- _What is required_
Convert the records below into a JSON list of strings, with one string for each line. Keep the original order and omit the blank lines.

---------- Exercise input ----------

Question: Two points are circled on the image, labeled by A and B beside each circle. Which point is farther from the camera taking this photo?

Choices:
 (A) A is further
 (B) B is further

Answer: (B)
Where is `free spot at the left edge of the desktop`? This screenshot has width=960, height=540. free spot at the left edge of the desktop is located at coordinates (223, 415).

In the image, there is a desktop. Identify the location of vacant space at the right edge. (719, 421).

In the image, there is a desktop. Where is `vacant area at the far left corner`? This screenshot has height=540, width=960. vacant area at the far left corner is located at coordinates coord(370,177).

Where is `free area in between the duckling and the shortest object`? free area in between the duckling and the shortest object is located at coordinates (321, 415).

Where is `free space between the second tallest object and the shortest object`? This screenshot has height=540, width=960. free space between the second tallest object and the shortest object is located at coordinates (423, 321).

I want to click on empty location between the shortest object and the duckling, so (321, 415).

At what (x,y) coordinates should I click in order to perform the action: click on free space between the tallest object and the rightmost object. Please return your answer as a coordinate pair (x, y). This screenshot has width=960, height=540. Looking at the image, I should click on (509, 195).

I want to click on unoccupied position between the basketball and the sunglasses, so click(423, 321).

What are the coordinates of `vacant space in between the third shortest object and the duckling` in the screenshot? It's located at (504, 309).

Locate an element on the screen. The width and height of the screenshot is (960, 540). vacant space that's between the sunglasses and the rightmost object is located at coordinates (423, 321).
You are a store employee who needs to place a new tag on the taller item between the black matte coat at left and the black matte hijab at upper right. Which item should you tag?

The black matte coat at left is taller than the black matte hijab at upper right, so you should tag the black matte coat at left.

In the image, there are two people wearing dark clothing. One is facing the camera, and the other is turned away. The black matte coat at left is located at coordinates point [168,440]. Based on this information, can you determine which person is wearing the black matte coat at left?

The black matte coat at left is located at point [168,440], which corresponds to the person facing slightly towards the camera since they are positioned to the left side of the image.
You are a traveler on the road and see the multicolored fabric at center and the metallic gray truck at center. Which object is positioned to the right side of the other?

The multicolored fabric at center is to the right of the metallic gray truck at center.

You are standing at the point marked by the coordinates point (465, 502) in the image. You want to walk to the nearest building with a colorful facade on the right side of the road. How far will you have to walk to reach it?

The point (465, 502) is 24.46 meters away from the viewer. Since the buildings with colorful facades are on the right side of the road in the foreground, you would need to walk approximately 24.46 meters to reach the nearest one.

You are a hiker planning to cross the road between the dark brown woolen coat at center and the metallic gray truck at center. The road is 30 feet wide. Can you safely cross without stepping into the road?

----------

- _Solution to the exercise_
[
  "Question: Two points are circled on the image, labeled by A and B beside each circle. Which point is farther from the camera taking this photo?",
  "Choices:",
  " (A) A is further",
  " (B) B is further",
  "Answer: (B)",
  "Where is `free spot at the left edge of the desktop`? This screenshot has width=960, height=540. free spot at the left edge of the desktop is located at coordinates (223, 415).",
  "In the image, there is a desktop. Identify the location of vacant space at the right edge. (719, 421).",
  "In the image, there is a desktop. Where is `vacant area at the far left corner`? This screenshot has height=540, width=960. vacant area at the far left corner is located at coordinates coord(370,177).",
  "Where is `free area in between the duckling and the shortest object`? free area in between the duckling and the shortest object is located at coordinates (321, 415).",
  "Where is `free space between the second tallest object and the shortest object`? This screenshot has height=540, width=960. free space between the second tallest object and the shortest object is located at coordinates (423, 321).",
  "I want to click on empty location between the shortest object and the duckling, so (321, 415).",
  "At what (x,y) coordinates should I click in order to perform the action: click on free space between the tallest object and the rightmost object. Please return your answer as a coordinate pair (x, y). This screenshot has width=960, height=540. Looking at the image, I should click on (509, 195).",
  "I want to click on unoccupied position between the basketball and the sunglasses, so click(423, 321).",
  "What are the coordinates of `vacant space in between the third shortest object and the duckling` in the screenshot? It's located at (504, 309).",
  "Locate an element on the screen. The width and height of the screenshot is (960, 540). vacant space that's between the sunglasses and the rightmost object is located at coordinates (423, 321).",
  "You are a store employee who needs to place a new tag on the taller item between the black matte coat at left and the black matte hijab at upper right. Which item should you tag?",
  "The black matte coat at left is taller than the black matte hijab at upper right, so you should tag the black matte coat at left.",
  "In the image, there are two people wearing dark clothing. One is facing the camera, and the other is turned away. The black matte coat at left is located at coordinates point [168,440]. Based on this information, can you determine which person is wearing the black matte coat at left?",
  "The black matte coat at left is located at point [168,440], which corresponds to the person facing slightly towards the camera since they are positioned to the left side of the image.",
  "You are a traveler on the road and see the multicolored fabric at center and the metallic gray truck at center. Which object is positioned to the right side of the other?",
  "The multicolored fabric at center is to the right of the metallic gray truck at center.",
  "You are standing at the point marked by the coordinates point (465, 502) in the image. You want to walk to the nearest building with a colorful facade on the right side of the road. How far will you have to walk to reach it?",
  "The point (465, 502) is 24.46 meters away from the viewer. Since the buildings with colorful facades are on the right side of the road in the foreground, you would need to walk approximately 24.46 meters to reach the nearest one.",
  "You are a hiker planning to cross the road between the dark brown woolen coat at center and the metallic gray truck at center. The road is 30 feet wide. Can you safely cross without stepping into the road?"
]